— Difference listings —
___

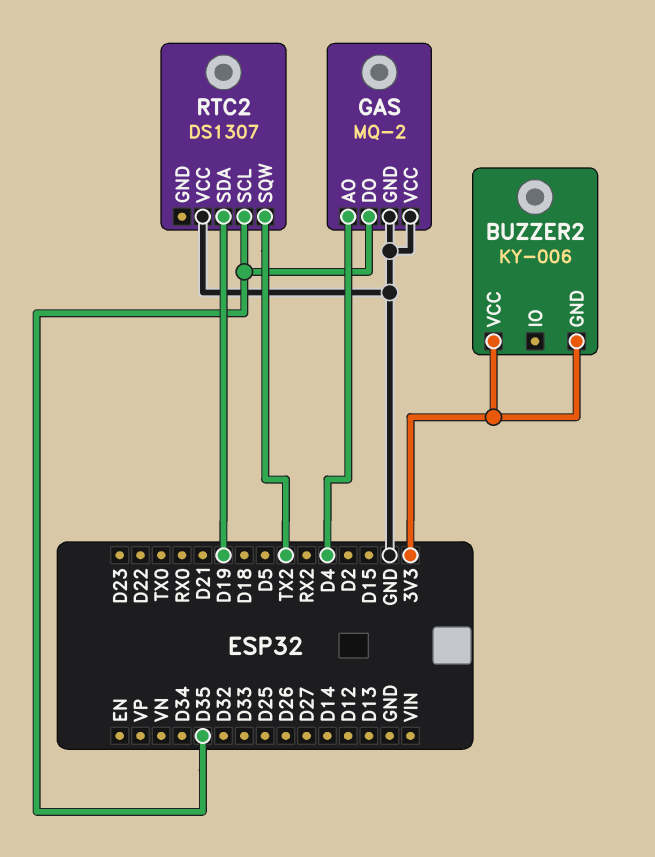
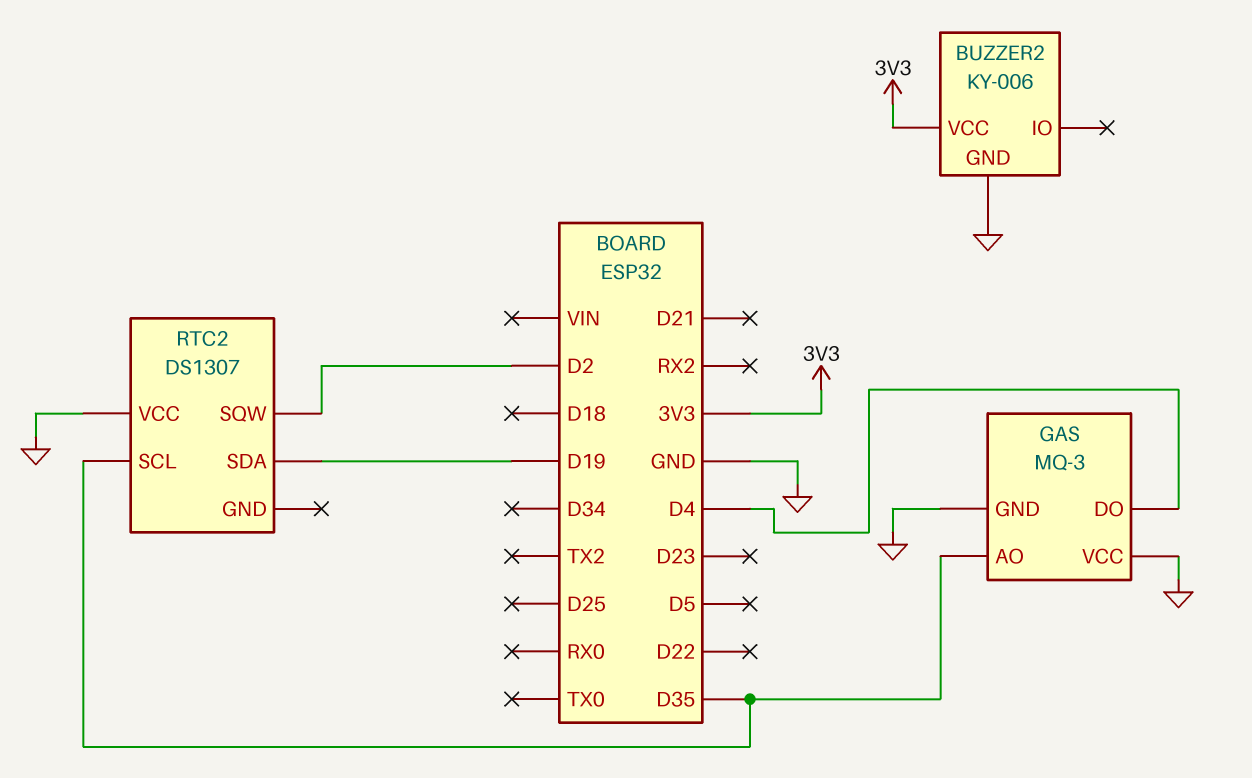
BUZZER2 pin GND: 3V3 -> GND
GAS: MQ-2 -> MQ-3
GAS pin AO: D4 -> D35
GAS pin DO: D35 -> D4
RTC2 pin SQW: TX2 -> D2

___

— EXERCISE AIM —
Copy all the entries above exactly as they stand, except for the pictures.

— FINISHED TASK —
BUZZER2 pin GND: 3V3 -> GND
GAS: MQ-2 -> MQ-3
GAS pin AO: D4 -> D35
GAS pin DO: D35 -> D4
RTC2 pin SQW: TX2 -> D2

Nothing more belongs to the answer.